__Directions for this task__
In the entries below, which lines run from the one containing "R11: none -> 2.2k (GND, NET17)" to the one containing "V1: AC 120V"? Copy exactly those lines, ends included, and no others.

__Material shown__
BEGIN
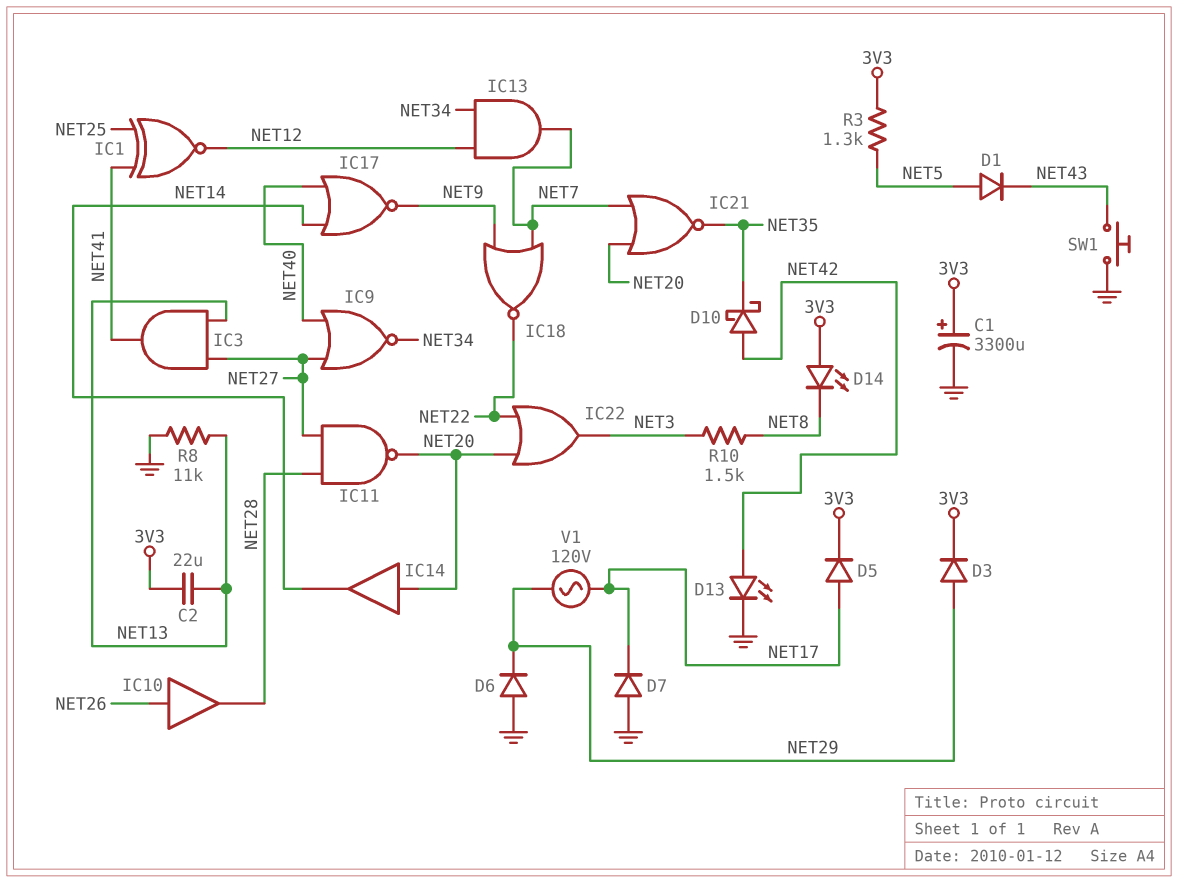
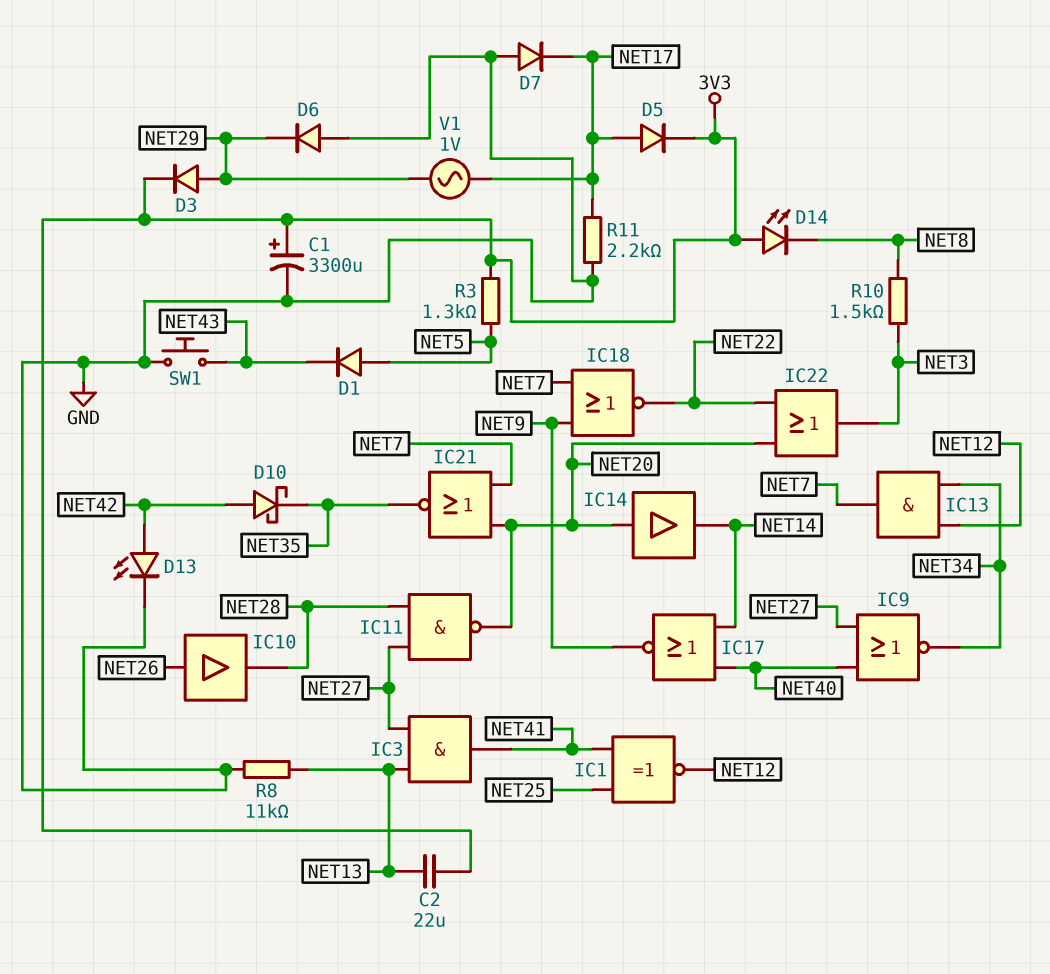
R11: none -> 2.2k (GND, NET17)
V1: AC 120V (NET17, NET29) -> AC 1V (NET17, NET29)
END
BEGIN
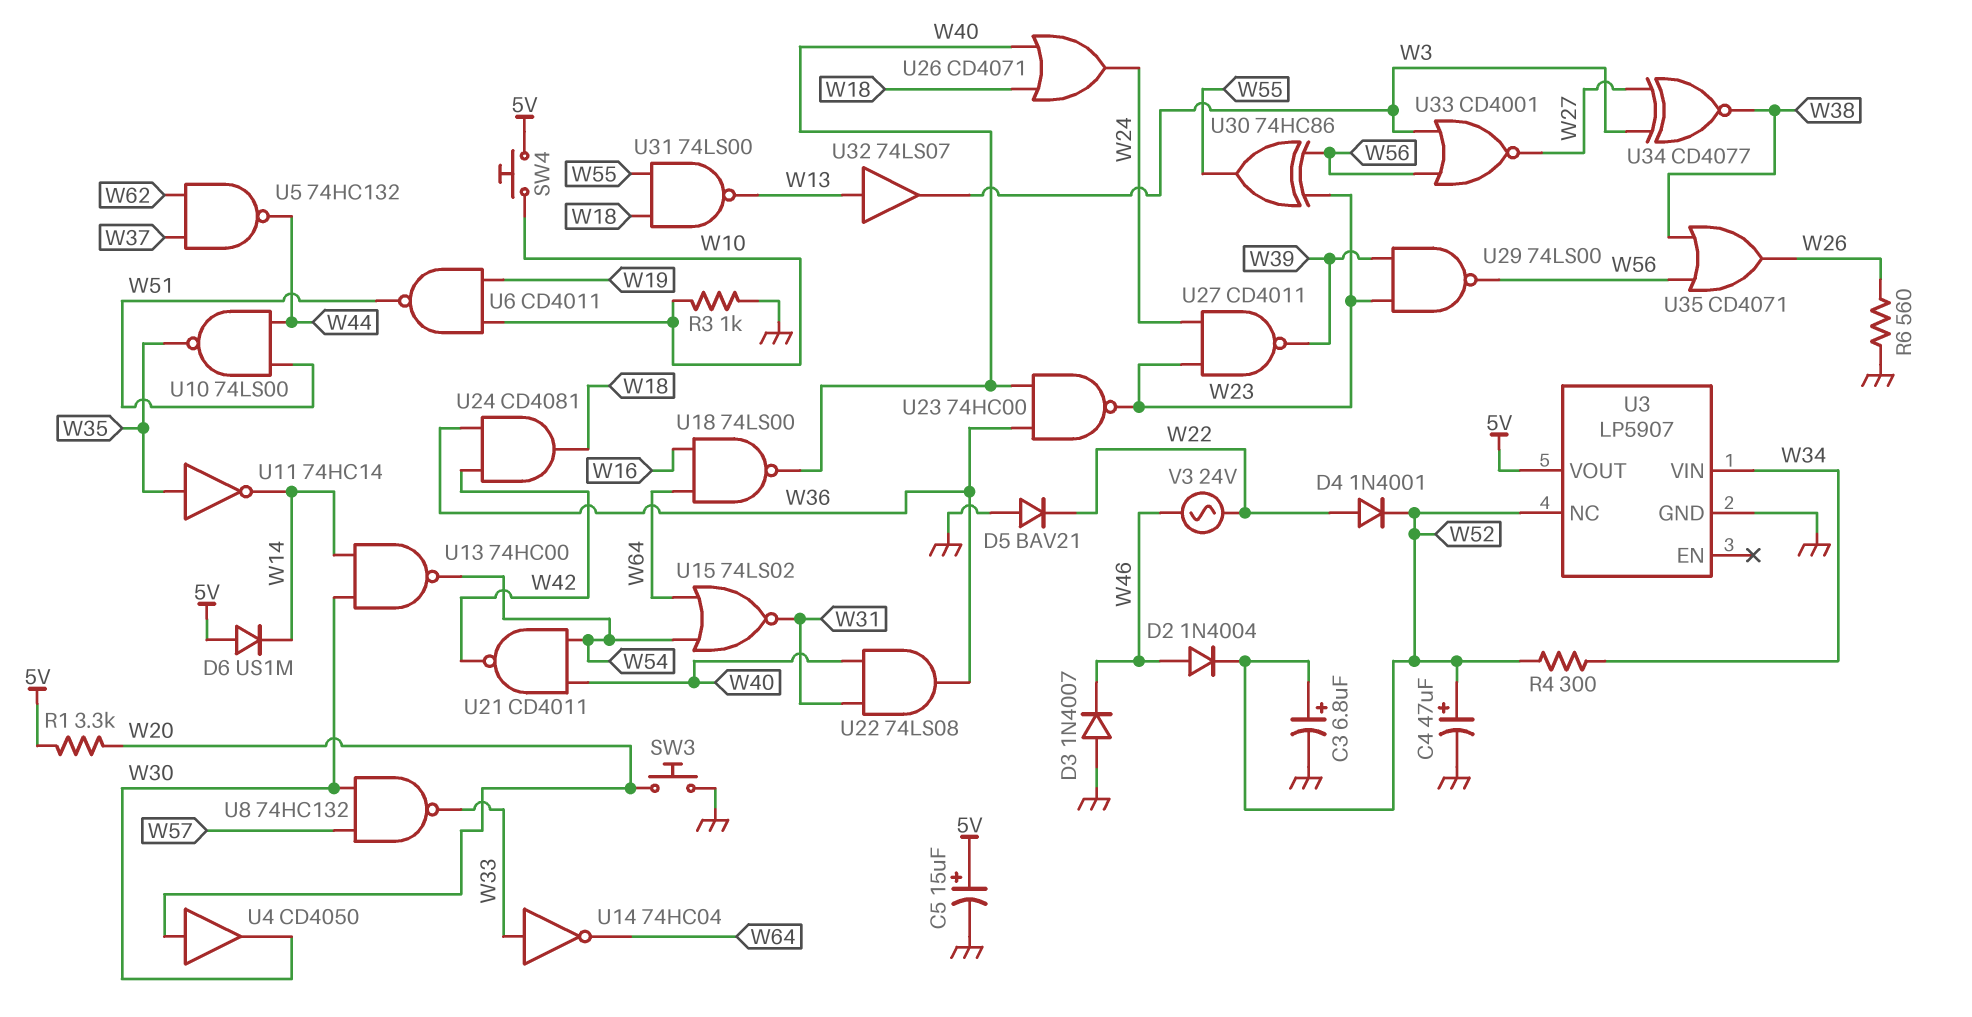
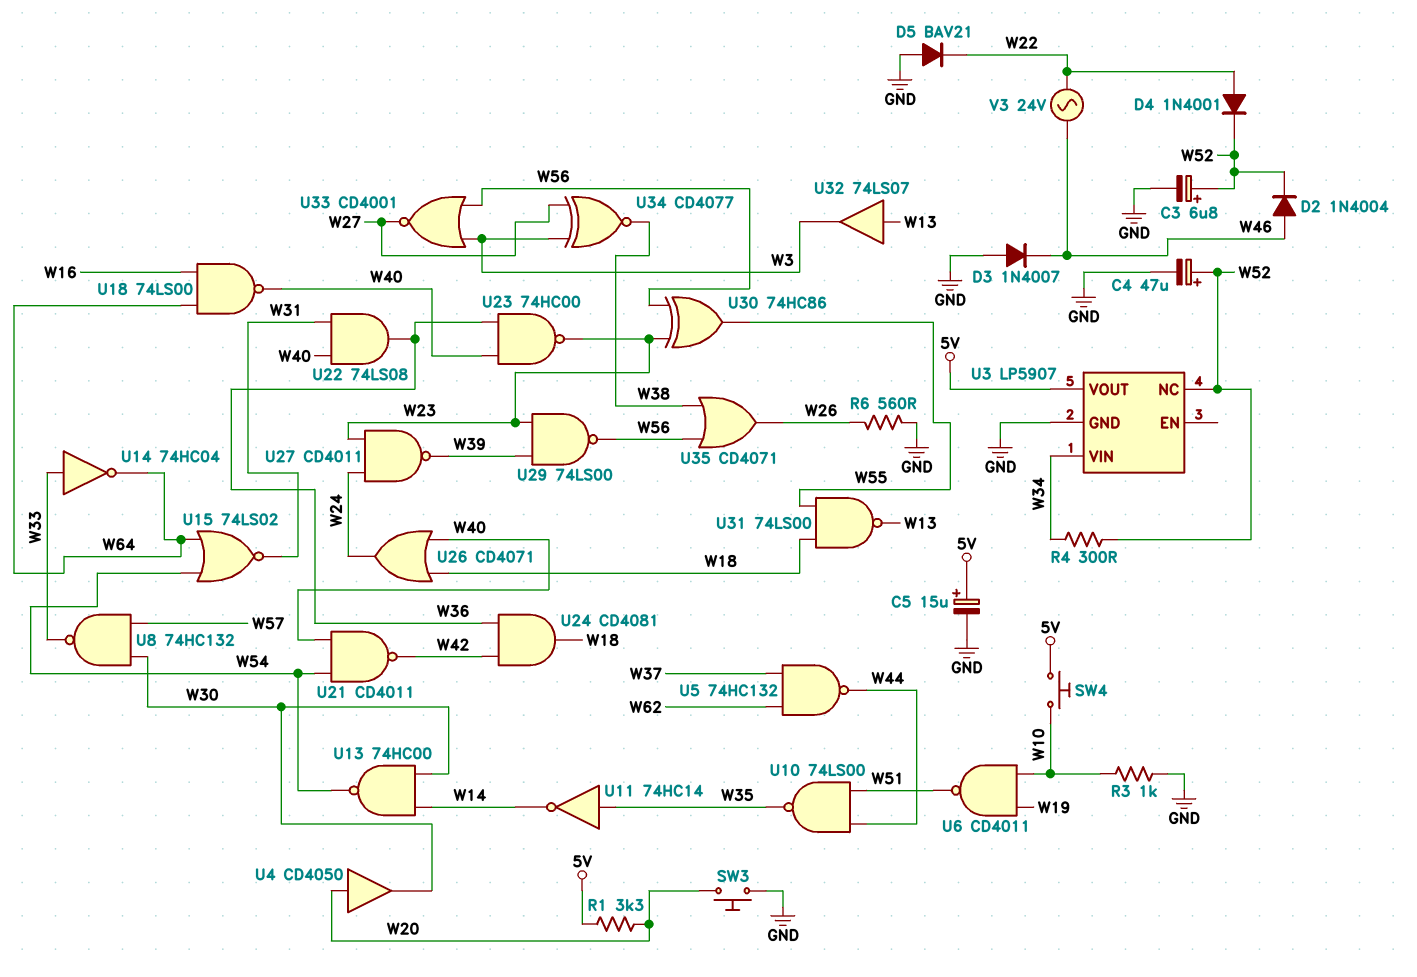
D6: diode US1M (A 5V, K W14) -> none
END
BEGIN
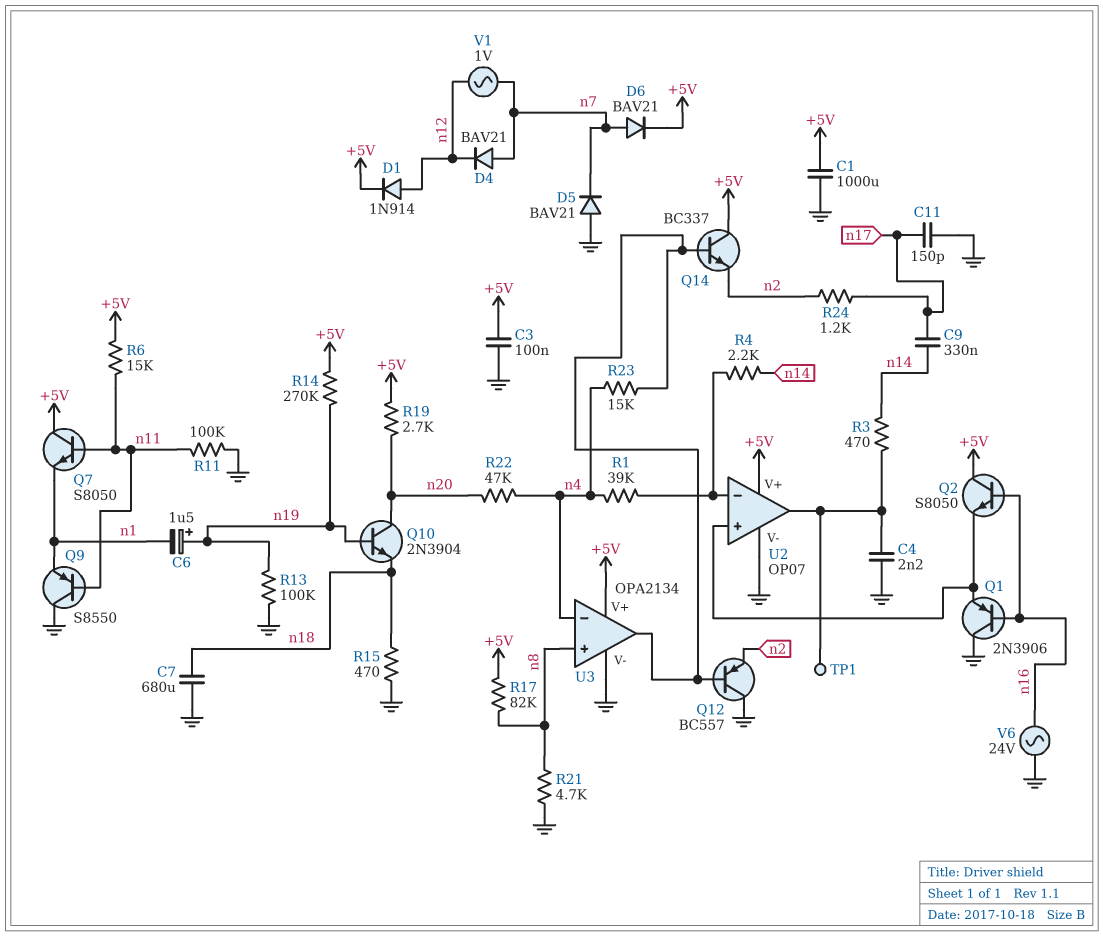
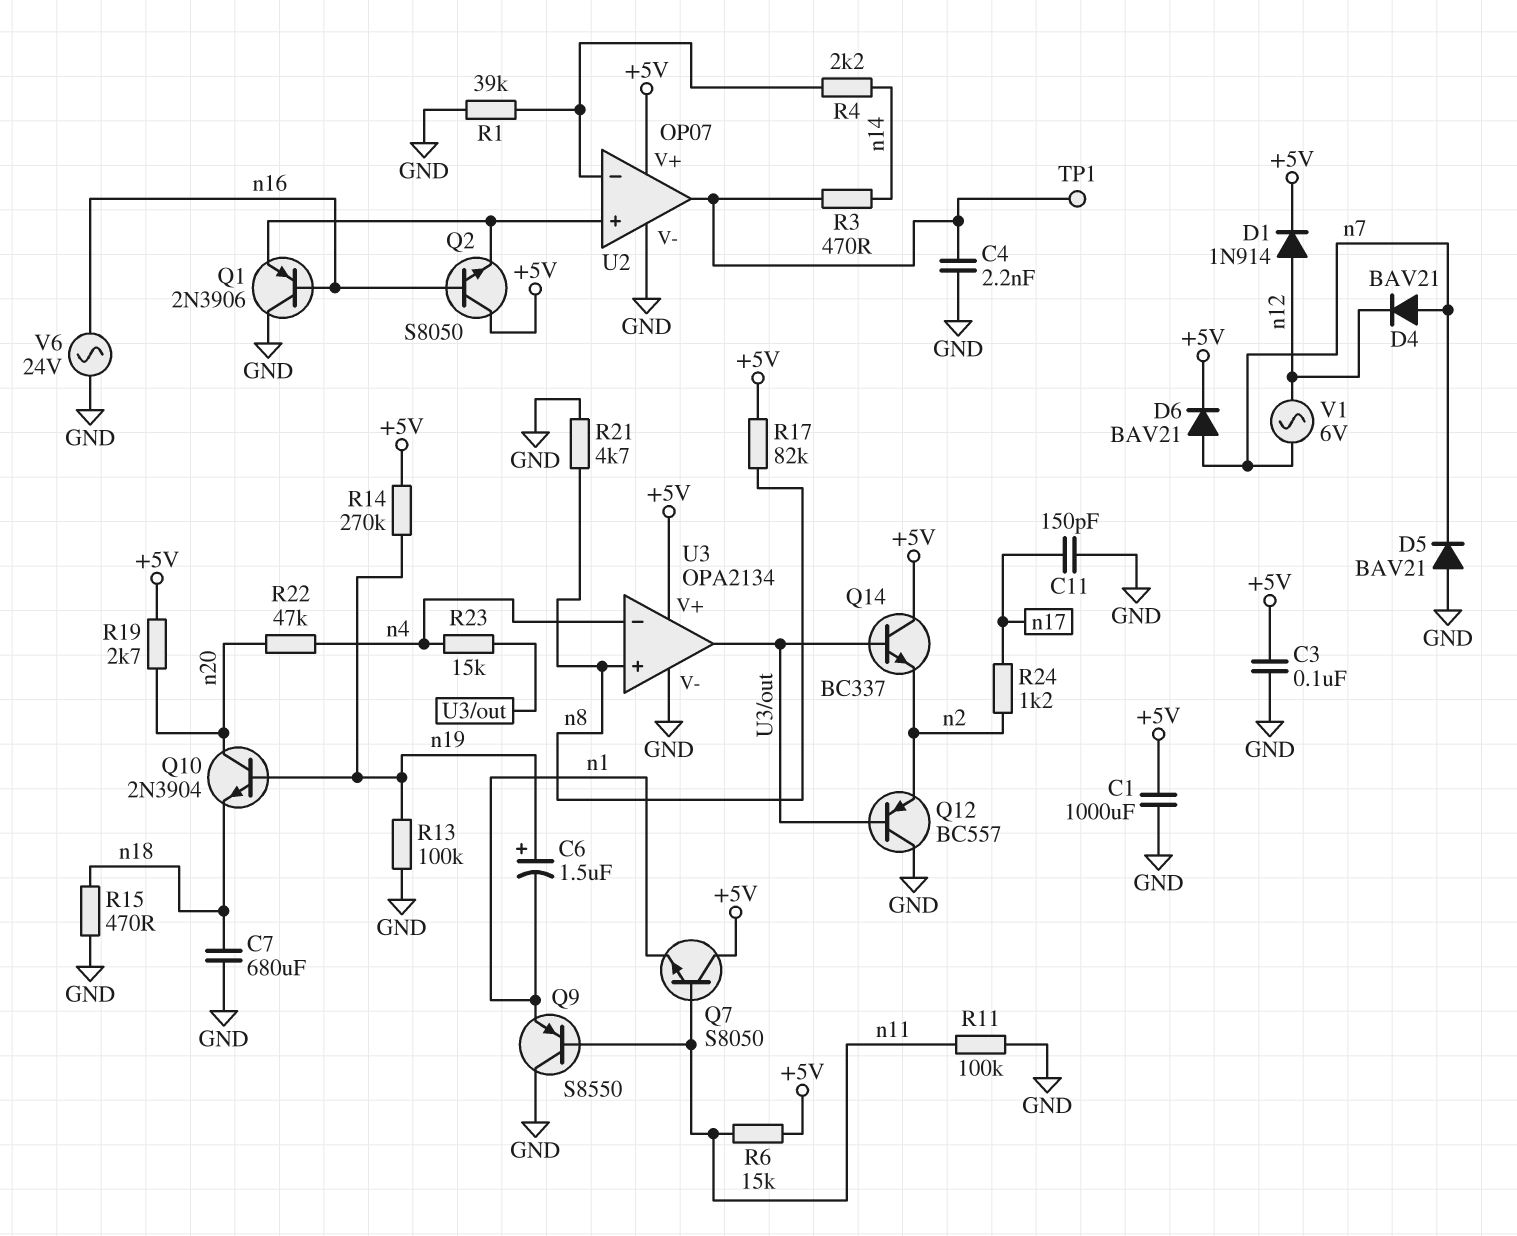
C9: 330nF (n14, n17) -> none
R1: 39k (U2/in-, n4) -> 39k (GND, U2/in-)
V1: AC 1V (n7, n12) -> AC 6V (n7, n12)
END
__Written reply__
R11: none -> 2.2k (GND, NET17)
V1: AC 120V (NET17, NET29) -> AC 1V (NET17, NET29)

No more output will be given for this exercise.